[[ EXERCISE INPUTS, beginning ]]
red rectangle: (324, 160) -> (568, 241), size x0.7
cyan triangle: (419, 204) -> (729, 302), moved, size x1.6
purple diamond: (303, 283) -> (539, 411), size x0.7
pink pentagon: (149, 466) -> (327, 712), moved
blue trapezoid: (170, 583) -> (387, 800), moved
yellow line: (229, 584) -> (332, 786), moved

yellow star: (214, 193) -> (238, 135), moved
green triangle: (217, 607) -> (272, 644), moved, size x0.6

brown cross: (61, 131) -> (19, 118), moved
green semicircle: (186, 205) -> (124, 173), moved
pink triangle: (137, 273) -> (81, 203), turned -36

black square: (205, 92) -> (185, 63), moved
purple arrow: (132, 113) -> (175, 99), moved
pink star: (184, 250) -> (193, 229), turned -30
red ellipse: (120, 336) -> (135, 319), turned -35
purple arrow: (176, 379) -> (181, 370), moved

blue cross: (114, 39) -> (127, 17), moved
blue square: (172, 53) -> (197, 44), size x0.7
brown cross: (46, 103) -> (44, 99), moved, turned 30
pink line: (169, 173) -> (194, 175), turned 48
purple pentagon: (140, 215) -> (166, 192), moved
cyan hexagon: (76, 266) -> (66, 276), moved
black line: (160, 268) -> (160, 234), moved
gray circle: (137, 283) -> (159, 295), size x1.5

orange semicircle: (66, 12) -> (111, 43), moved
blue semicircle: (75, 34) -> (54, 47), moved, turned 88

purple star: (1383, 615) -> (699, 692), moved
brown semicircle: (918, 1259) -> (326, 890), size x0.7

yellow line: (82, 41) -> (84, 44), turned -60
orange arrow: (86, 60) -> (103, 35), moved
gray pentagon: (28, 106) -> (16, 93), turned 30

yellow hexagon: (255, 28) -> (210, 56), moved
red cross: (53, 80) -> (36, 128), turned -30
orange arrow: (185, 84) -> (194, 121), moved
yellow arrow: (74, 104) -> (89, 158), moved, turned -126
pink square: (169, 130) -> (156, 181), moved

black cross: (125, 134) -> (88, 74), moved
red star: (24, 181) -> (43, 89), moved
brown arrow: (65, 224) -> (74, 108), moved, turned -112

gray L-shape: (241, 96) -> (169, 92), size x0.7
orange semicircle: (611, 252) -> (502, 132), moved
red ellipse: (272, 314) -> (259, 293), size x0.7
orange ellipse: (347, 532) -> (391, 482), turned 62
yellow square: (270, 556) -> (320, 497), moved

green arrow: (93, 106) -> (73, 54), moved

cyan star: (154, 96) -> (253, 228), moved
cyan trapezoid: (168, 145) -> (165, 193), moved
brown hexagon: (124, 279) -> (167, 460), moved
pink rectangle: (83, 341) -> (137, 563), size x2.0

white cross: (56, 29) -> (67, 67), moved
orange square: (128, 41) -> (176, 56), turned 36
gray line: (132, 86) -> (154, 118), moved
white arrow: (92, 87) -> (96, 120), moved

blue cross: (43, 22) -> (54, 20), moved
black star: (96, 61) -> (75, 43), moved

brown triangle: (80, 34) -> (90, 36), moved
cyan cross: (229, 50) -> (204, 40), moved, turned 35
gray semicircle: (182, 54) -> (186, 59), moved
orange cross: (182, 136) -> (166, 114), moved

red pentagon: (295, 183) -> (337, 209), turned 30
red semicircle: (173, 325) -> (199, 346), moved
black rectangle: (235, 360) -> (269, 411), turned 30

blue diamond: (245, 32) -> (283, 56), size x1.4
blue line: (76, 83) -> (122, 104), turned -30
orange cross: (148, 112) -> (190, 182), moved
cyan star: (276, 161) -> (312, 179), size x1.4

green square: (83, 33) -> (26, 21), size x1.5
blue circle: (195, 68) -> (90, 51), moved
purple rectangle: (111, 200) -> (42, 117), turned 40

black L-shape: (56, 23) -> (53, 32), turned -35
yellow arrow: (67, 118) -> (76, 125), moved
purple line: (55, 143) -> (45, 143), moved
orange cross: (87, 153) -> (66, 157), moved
[[ EXERCISE INPUTS, end ]]
=== BRIEF ===
Above are the lines; repeat exactly the ones from the line containing "pink square: (169, 130) -> (156, 181), moved" down to the line containing "blue line: (76, 83) -> (122, 104), turned -30", both inclusive.

=== ANSWER SECTION ===
pink square: (169, 130) -> (156, 181), moved

black cross: (125, 134) -> (88, 74), moved
red star: (24, 181) -> (43, 89), moved
brown arrow: (65, 224) -> (74, 108), moved, turned -112

gray L-shape: (241, 96) -> (169, 92), size x0.7
orange semicircle: (611, 252) -> (502, 132), moved
red ellipse: (272, 314) -> (259, 293), size x0.7
orange ellipse: (347, 532) -> (391, 482), turned 62
yellow square: (270, 556) -> (320, 497), moved

green arrow: (93, 106) -> (73, 54), moved

cyan star: (154, 96) -> (253, 228), moved
cyan trapezoid: (168, 145) -> (165, 193), moved
brown hexagon: (124, 279) -> (167, 460), moved
pink rectangle: (83, 341) -> (137, 563), size x2.0

white cross: (56, 29) -> (67, 67), moved
orange square: (128, 41) -> (176, 56), turned 36
gray line: (132, 86) -> (154, 118), moved
white arrow: (92, 87) -> (96, 120), moved

blue cross: (43, 22) -> (54, 20), moved
black star: (96, 61) -> (75, 43), moved

brown triangle: (80, 34) -> (90, 36), moved
cyan cross: (229, 50) -> (204, 40), moved, turned 35
gray semicircle: (182, 54) -> (186, 59), moved
orange cross: (182, 136) -> (166, 114), moved

red pentagon: (295, 183) -> (337, 209), turned 30
red semicircle: (173, 325) -> (199, 346), moved
black rectangle: (235, 360) -> (269, 411), turned 30

blue diamond: (245, 32) -> (283, 56), size x1.4
blue line: (76, 83) -> (122, 104), turned -30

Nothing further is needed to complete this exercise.